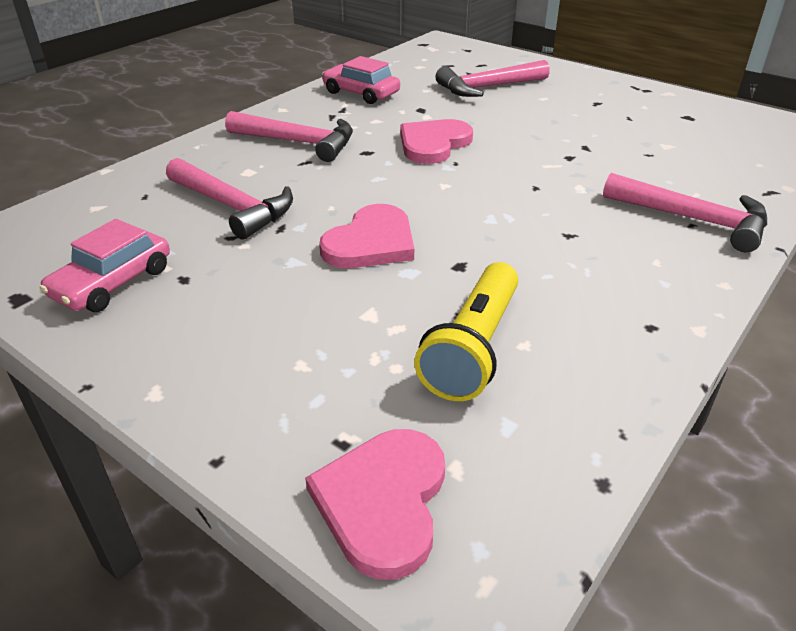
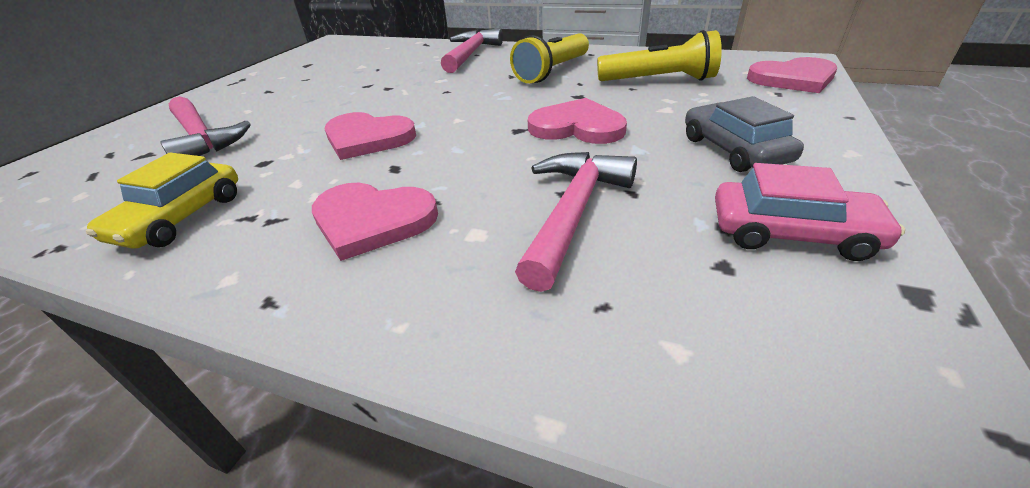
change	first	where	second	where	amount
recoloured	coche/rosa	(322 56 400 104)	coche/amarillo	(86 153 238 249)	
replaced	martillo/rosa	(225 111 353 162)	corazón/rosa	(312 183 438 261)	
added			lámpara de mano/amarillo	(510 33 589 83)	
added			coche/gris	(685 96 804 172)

[PROMPT]
Print the entries above exactly, taking out only the pictures.

[OUTPUT]
change	first	where	second	where	amount
recoloured	coche/rosa	(322 56 400 104)	coche/amarillo	(86 153 238 249)	
replaced	martillo/rosa	(225 111 353 162)	corazón/rosa	(312 183 438 261)	
added			lámpara de mano/amarillo	(510 33 589 83)	
added			coche/gris	(685 96 804 172)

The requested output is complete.